[Collected data]

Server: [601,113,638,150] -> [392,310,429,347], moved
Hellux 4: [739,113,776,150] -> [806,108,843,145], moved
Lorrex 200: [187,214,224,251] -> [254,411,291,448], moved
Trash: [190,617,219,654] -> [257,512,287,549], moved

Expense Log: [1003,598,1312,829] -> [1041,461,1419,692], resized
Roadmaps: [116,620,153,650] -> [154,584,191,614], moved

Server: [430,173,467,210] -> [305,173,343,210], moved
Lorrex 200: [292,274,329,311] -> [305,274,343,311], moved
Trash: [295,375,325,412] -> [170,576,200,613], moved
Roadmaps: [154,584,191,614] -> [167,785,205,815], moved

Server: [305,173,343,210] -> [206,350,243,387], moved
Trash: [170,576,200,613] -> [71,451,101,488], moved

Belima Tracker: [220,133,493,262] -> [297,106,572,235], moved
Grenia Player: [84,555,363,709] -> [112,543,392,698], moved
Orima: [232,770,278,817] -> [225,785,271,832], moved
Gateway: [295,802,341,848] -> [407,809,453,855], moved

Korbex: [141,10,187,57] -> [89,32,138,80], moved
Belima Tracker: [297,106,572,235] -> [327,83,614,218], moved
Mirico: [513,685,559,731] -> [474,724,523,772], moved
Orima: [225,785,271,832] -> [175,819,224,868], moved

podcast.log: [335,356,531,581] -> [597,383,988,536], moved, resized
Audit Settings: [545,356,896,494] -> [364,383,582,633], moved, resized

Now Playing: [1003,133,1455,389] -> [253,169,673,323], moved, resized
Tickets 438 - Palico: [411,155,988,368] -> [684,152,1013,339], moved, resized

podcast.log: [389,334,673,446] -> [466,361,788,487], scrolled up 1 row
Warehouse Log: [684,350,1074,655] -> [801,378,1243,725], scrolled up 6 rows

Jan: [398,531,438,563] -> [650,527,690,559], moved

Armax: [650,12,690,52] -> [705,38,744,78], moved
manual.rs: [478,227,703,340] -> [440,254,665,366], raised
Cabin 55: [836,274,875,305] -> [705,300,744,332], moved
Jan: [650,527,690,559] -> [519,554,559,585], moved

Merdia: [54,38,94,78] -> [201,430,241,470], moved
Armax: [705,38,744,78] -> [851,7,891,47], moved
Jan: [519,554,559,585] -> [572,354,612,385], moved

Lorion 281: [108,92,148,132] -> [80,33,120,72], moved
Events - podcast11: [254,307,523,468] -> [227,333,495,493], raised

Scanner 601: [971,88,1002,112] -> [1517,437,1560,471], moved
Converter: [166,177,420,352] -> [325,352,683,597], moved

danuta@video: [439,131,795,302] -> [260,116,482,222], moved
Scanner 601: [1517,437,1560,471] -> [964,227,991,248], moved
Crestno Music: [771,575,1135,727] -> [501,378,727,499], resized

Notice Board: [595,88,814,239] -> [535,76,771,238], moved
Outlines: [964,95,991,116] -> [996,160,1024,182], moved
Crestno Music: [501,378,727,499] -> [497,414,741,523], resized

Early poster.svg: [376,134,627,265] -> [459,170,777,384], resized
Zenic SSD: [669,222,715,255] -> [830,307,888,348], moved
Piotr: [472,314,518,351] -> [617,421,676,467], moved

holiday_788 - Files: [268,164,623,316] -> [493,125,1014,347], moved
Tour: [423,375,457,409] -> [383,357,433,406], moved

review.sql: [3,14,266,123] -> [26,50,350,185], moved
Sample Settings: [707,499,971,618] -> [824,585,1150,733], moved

**Task**
Return every record, word for word.

**Answer below**
Server: [601,113,638,150] -> [392,310,429,347], moved
Hellux 4: [739,113,776,150] -> [806,108,843,145], moved
Lorrex 200: [187,214,224,251] -> [254,411,291,448], moved
Trash: [190,617,219,654] -> [257,512,287,549], moved

Expense Log: [1003,598,1312,829] -> [1041,461,1419,692], resized
Roadmaps: [116,620,153,650] -> [154,584,191,614], moved

Server: [430,173,467,210] -> [305,173,343,210], moved
Lorrex 200: [292,274,329,311] -> [305,274,343,311], moved
Trash: [295,375,325,412] -> [170,576,200,613], moved
Roadmaps: [154,584,191,614] -> [167,785,205,815], moved

Server: [305,173,343,210] -> [206,350,243,387], moved
Trash: [170,576,200,613] -> [71,451,101,488], moved

Belima Tracker: [220,133,493,262] -> [297,106,572,235], moved
Grenia Player: [84,555,363,709] -> [112,543,392,698], moved
Orima: [232,770,278,817] -> [225,785,271,832], moved
Gateway: [295,802,341,848] -> [407,809,453,855], moved

Korbex: [141,10,187,57] -> [89,32,138,80], moved
Belima Tracker: [297,106,572,235] -> [327,83,614,218], moved
Mirico: [513,685,559,731] -> [474,724,523,772], moved
Orima: [225,785,271,832] -> [175,819,224,868], moved

podcast.log: [335,356,531,581] -> [597,383,988,536], moved, resized
Audit Settings: [545,356,896,494] -> [364,383,582,633], moved, resized

Now Playing: [1003,133,1455,389] -> [253,169,673,323], moved, resized
Tickets 438 - Palico: [411,155,988,368] -> [684,152,1013,339], moved, resized

podcast.log: [389,334,673,446] -> [466,361,788,487], scrolled up 1 row
Warehouse Log: [684,350,1074,655] -> [801,378,1243,725], scrolled up 6 rows

Jan: [398,531,438,563] -> [650,527,690,559], moved

Armax: [650,12,690,52] -> [705,38,744,78], moved
manual.rs: [478,227,703,340] -> [440,254,665,366], raised
Cabin 55: [836,274,875,305] -> [705,300,744,332], moved
Jan: [650,527,690,559] -> [519,554,559,585], moved

Merdia: [54,38,94,78] -> [201,430,241,470], moved
Armax: [705,38,744,78] -> [851,7,891,47], moved
Jan: [519,554,559,585] -> [572,354,612,385], moved

Lorion 281: [108,92,148,132] -> [80,33,120,72], moved
Events - podcast11: [254,307,523,468] -> [227,333,495,493], raised

Scanner 601: [971,88,1002,112] -> [1517,437,1560,471], moved
Converter: [166,177,420,352] -> [325,352,683,597], moved

danuta@video: [439,131,795,302] -> [260,116,482,222], moved
Scanner 601: [1517,437,1560,471] -> [964,227,991,248], moved
Crestno Music: [771,575,1135,727] -> [501,378,727,499], resized

Notice Board: [595,88,814,239] -> [535,76,771,238], moved
Outlines: [964,95,991,116] -> [996,160,1024,182], moved
Crestno Music: [501,378,727,499] -> [497,414,741,523], resized

Early poster.svg: [376,134,627,265] -> [459,170,777,384], resized
Zenic SSD: [669,222,715,255] -> [830,307,888,348], moved
Piotr: [472,314,518,351] -> [617,421,676,467], moved

holiday_788 - Files: [268,164,623,316] -> [493,125,1014,347], moved
Tour: [423,375,457,409] -> [383,357,433,406], moved

review.sql: [3,14,266,123] -> [26,50,350,185], moved
Sample Settings: [707,499,971,618] -> [824,585,1150,733], moved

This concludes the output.